-- What needs to be done --
The expected output is exactly the lines below, starting at the line with "none -> brown brick E1:H1 level 1" and ending at the line with "cyan brick F6", both included; no other line belongs in it.

-- Input data --
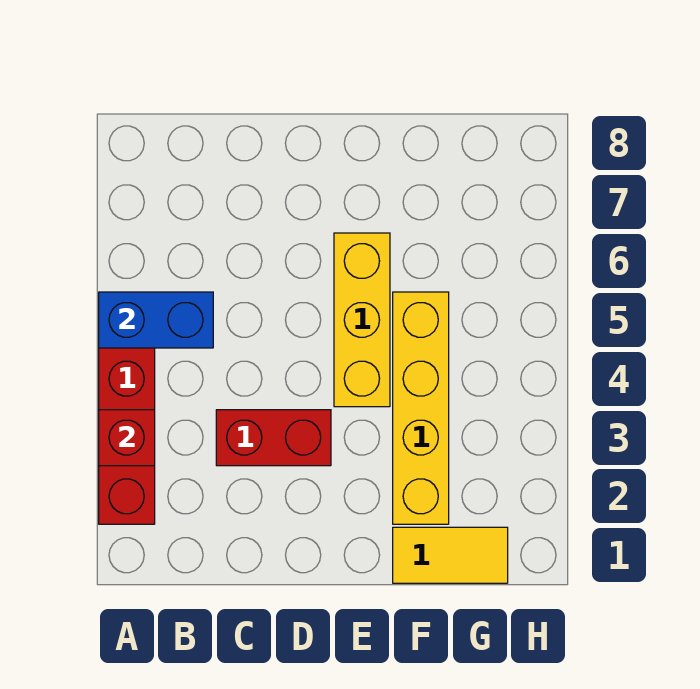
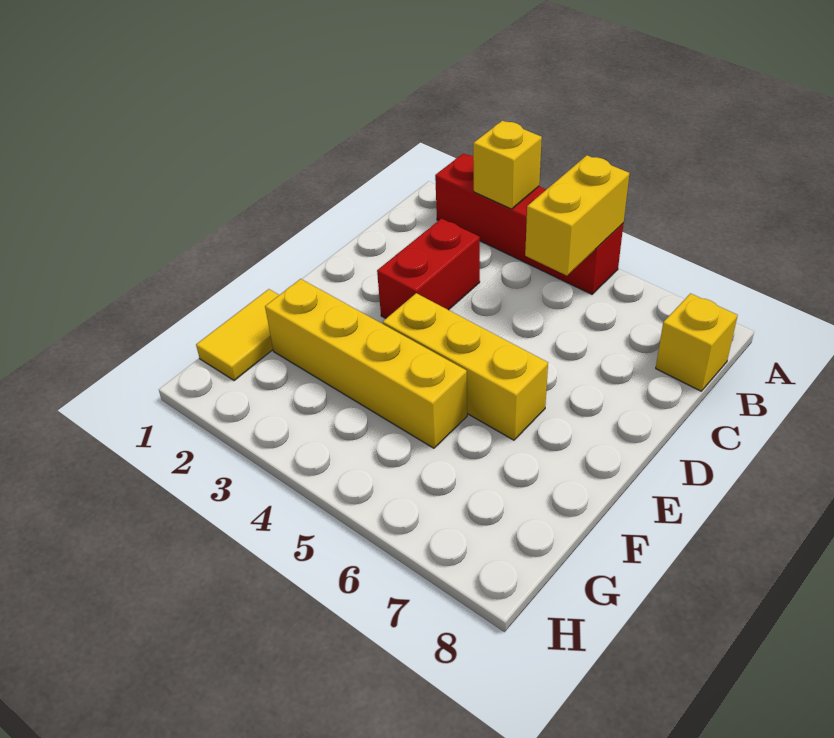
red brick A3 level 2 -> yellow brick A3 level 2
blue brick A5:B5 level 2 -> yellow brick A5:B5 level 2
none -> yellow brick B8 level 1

...

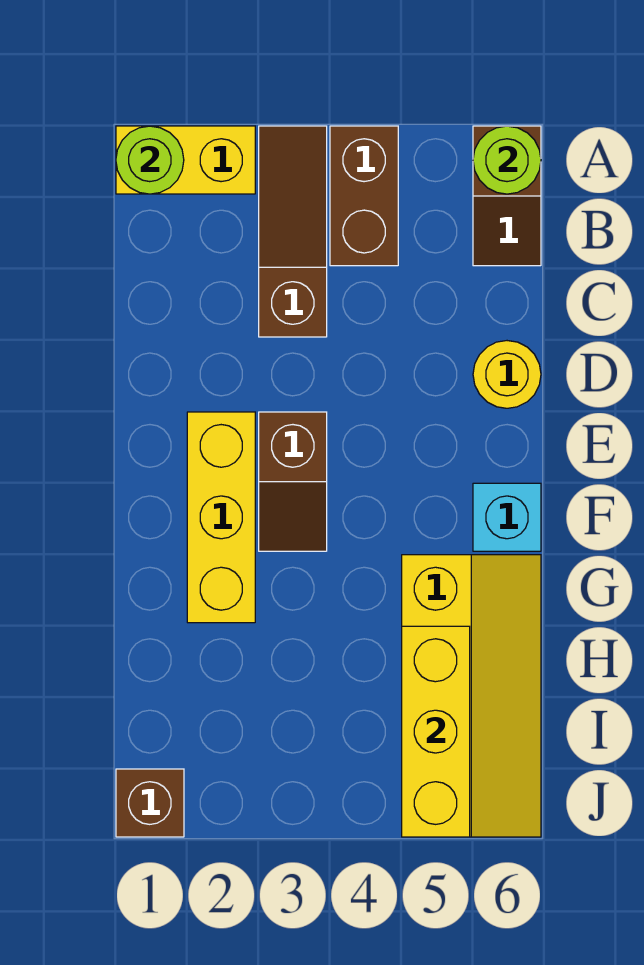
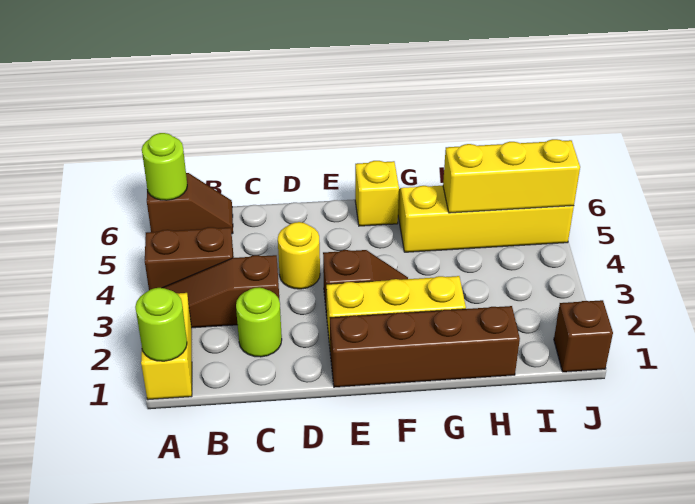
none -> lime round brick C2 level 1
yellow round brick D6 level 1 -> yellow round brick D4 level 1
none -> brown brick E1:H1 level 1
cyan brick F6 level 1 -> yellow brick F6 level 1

-- Answer section --
none -> brown brick E1:H1 level 1
cyan brick F6 level 1 -> yellow brick F6 level 1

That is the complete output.